Assignment:
Your answer should be the lines of the data below that contain "VBUS".

╭─ Dataset records

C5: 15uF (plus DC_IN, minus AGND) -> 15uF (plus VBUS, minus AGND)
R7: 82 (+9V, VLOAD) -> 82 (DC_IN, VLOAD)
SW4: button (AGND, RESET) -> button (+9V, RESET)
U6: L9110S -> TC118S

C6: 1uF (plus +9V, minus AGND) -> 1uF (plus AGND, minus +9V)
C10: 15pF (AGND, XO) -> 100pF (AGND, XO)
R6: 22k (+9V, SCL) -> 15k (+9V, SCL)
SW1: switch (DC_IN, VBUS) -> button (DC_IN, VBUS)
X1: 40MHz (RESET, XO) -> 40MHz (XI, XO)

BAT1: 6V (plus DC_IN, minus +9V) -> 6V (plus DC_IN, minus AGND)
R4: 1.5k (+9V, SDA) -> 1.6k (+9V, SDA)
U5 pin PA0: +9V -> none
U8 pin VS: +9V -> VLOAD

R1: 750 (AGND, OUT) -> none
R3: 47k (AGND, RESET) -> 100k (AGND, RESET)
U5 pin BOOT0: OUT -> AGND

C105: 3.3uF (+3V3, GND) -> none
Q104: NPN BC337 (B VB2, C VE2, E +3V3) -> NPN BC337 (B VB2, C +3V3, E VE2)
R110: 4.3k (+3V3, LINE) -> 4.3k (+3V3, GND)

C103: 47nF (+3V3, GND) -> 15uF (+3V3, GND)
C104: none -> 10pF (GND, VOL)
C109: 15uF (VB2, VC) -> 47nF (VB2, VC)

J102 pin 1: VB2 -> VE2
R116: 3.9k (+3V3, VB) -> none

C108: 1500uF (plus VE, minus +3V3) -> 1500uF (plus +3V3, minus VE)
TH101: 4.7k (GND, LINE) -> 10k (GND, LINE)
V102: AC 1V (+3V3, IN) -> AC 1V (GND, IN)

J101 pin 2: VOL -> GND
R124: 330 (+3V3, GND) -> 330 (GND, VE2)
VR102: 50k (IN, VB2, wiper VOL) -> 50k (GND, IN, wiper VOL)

╰─

Final answer:
C5: 15uF (plus DC_IN, minus AGND) -> 15uF (plus VBUS, minus AGND)
SW1: switch (DC_IN, VBUS) -> button (DC_IN, VBUS)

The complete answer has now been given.